EXERCISE. Starting from the line that holds "orange plane: 4 -> 5", output exactly each line through the end of the listing. Do not copy pictures.

DATA RECORDS.
++++++
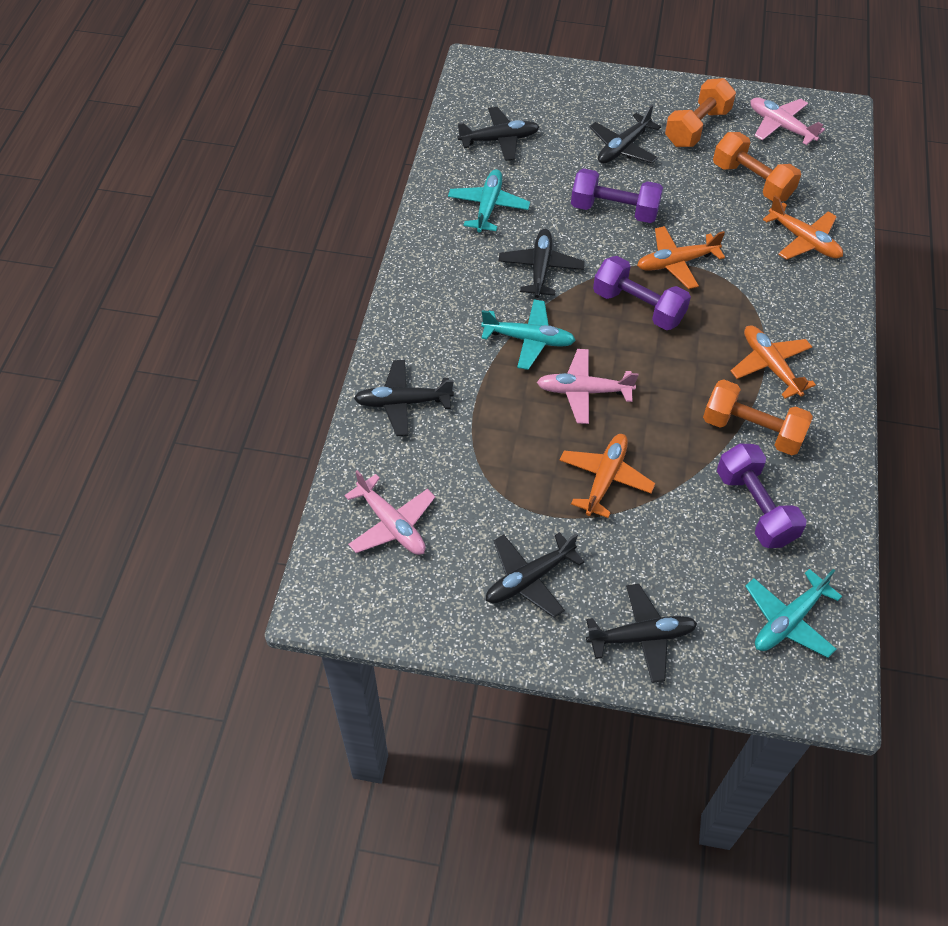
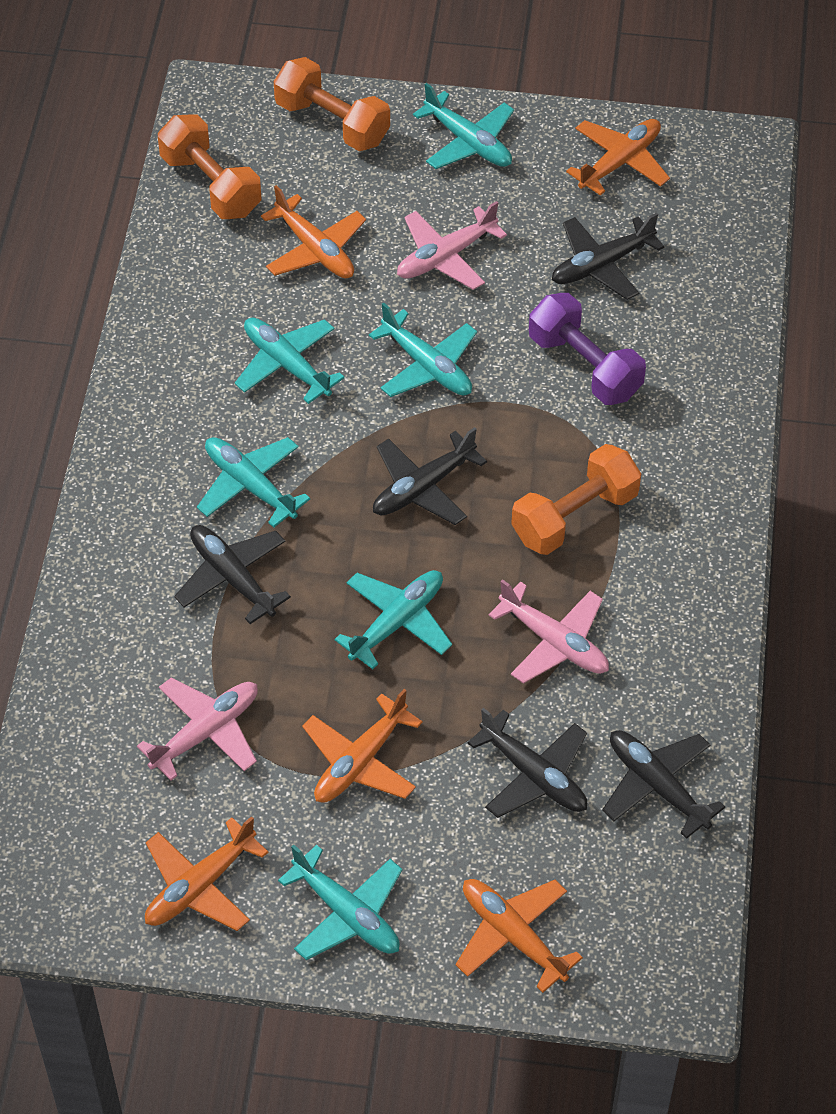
black plane: 6 -> 5
orange plane: 4 -> 5
purple dumbbell: 3 -> 1
turquoise plane: 3 -> 6

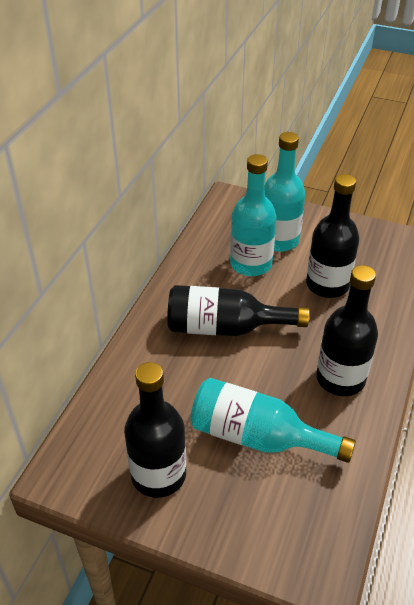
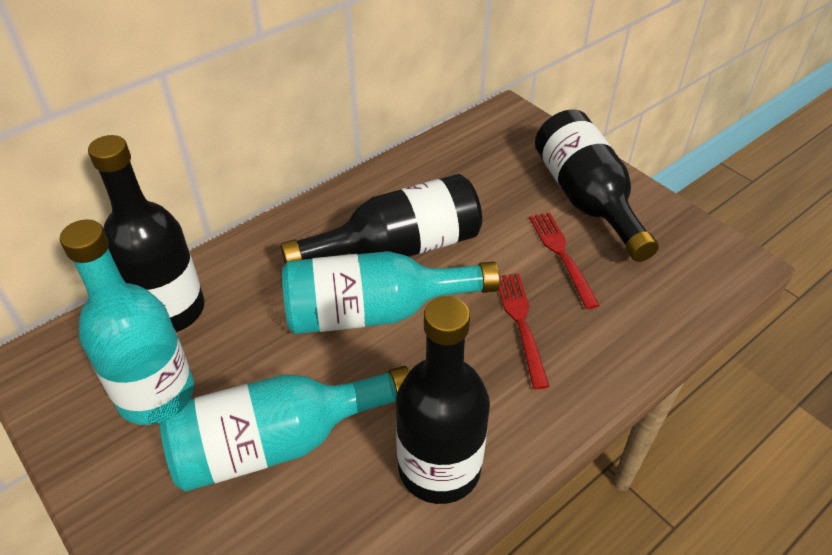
red fork: 0 -> 2

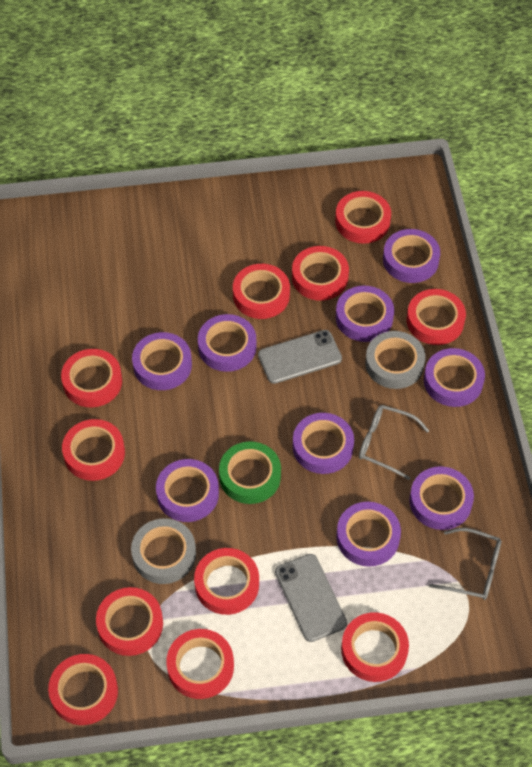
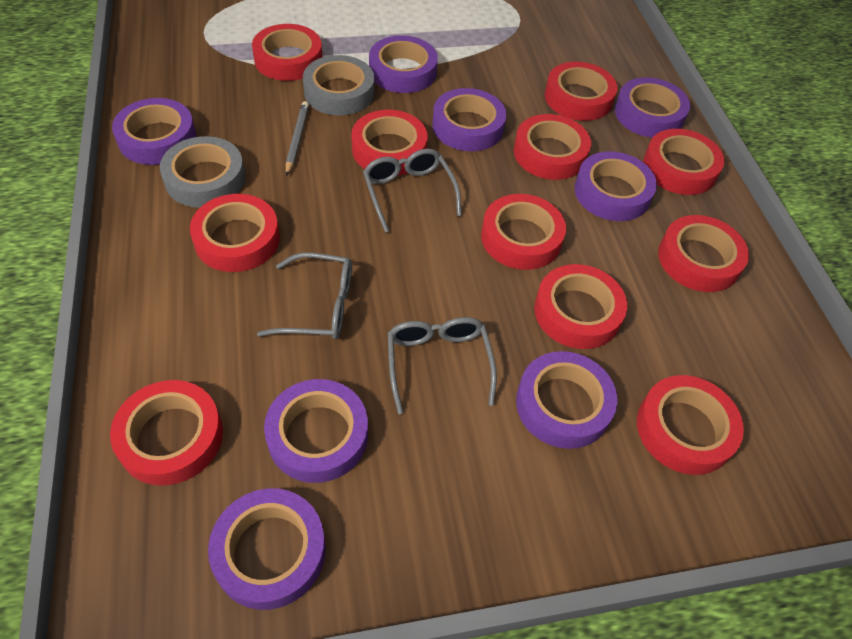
green tape: 1 -> 0
grey glasses: 2 -> 3
grey pencil: 0 -> 1
grey phone: 2 -> 0
purple tape: 9 -> 8

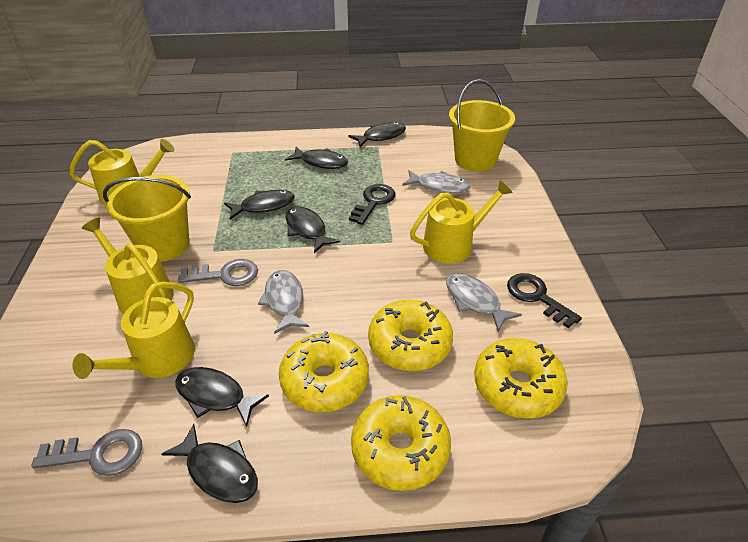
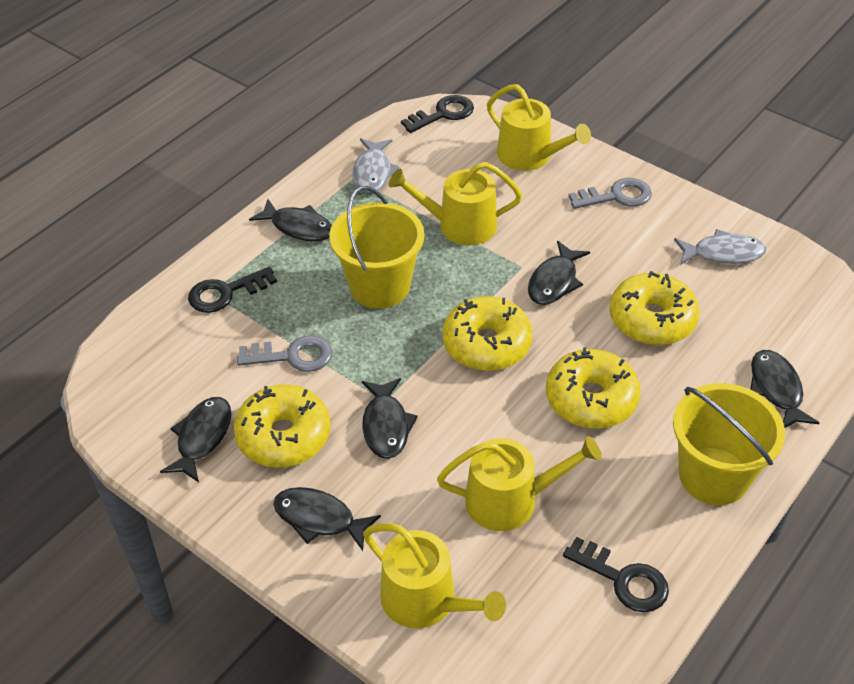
black key: 2 -> 3
grey fish: 3 -> 2

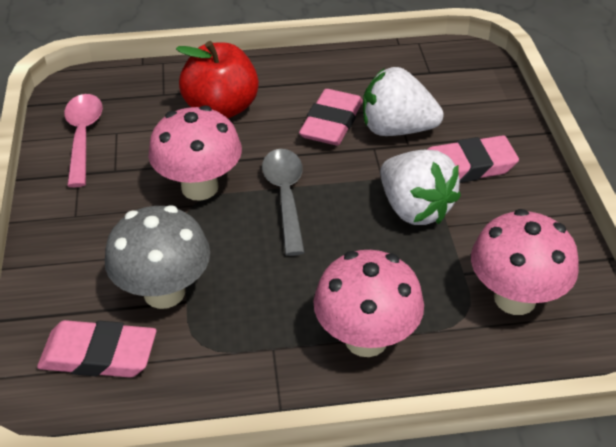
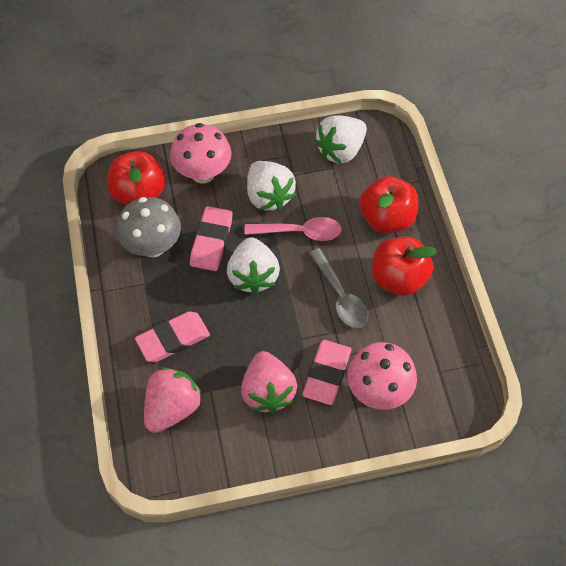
pink mushroom: 3 -> 2
pink strawberry: 0 -> 2
red apple: 1 -> 3
white strawberry: 2 -> 3

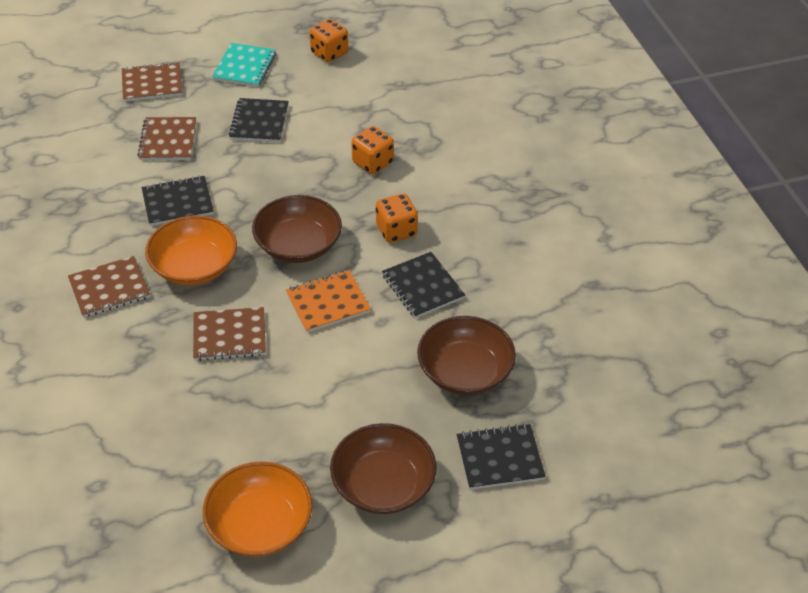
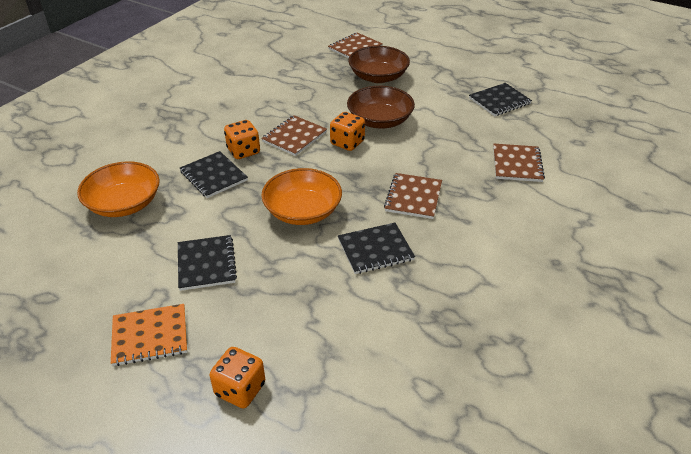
brown bowl: 3 -> 2
turquoise notebook: 1 -> 0

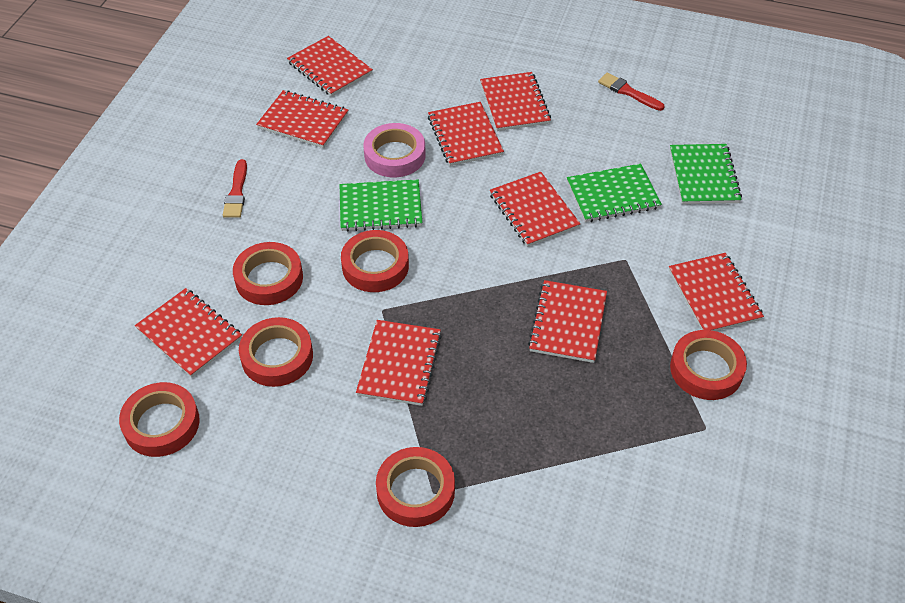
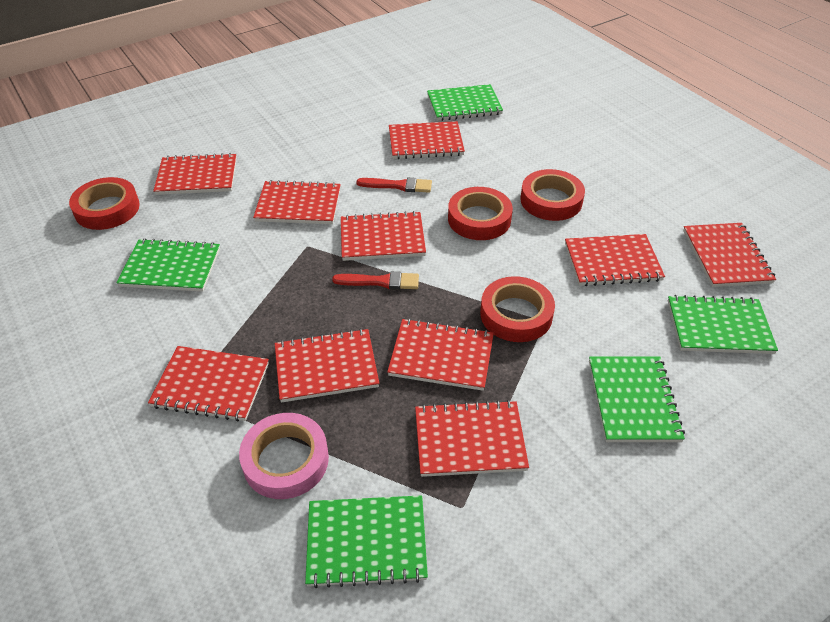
green notebook: 3 -> 5
red notebook: 9 -> 10
red tape: 6 -> 4

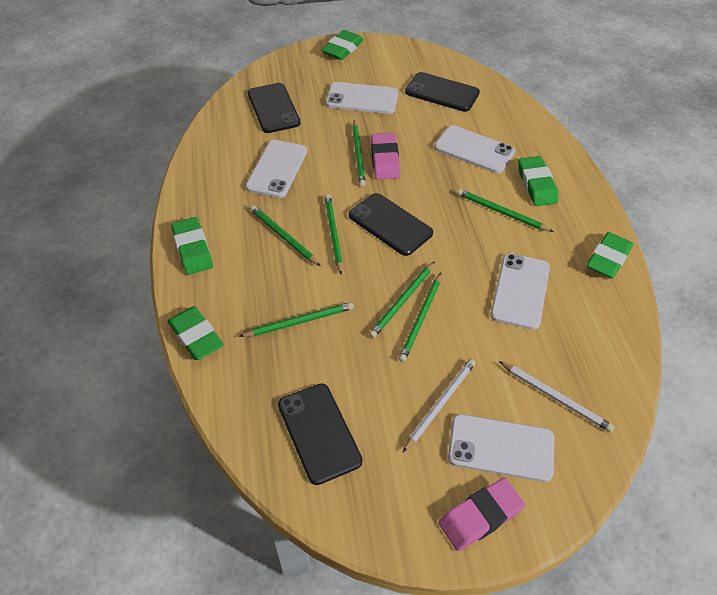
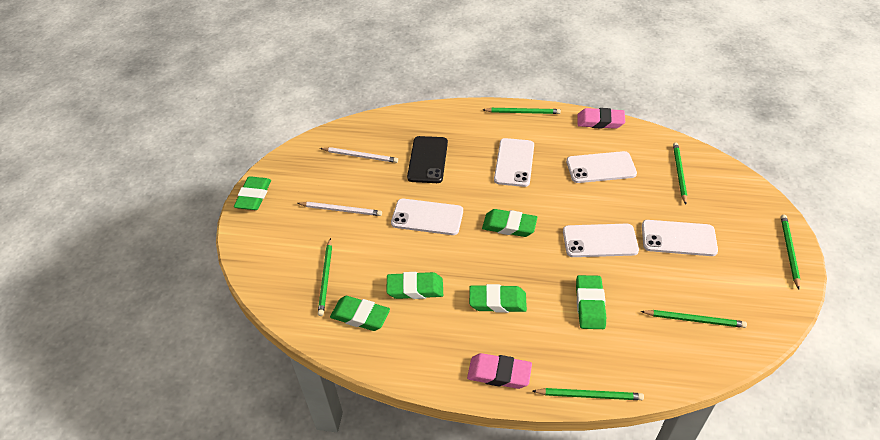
black phone: 4 -> 1
green eraser: 5 -> 6
green pencil: 7 -> 6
++++++
WORKED SOLUTION.
orange plane: 4 -> 5
purple dumbbell: 3 -> 1
turquoise plane: 3 -> 6

red fork: 0 -> 2

green tape: 1 -> 0
grey glasses: 2 -> 3
grey pencil: 0 -> 1
grey phone: 2 -> 0
purple tape: 9 -> 8

black key: 2 -> 3
grey fish: 3 -> 2

pink mushroom: 3 -> 2
pink strawberry: 0 -> 2
red apple: 1 -> 3
white strawberry: 2 -> 3

brown bowl: 3 -> 2
turquoise notebook: 1 -> 0

green notebook: 3 -> 5
red notebook: 9 -> 10
red tape: 6 -> 4

black phone: 4 -> 1
green eraser: 5 -> 6
green pencil: 7 -> 6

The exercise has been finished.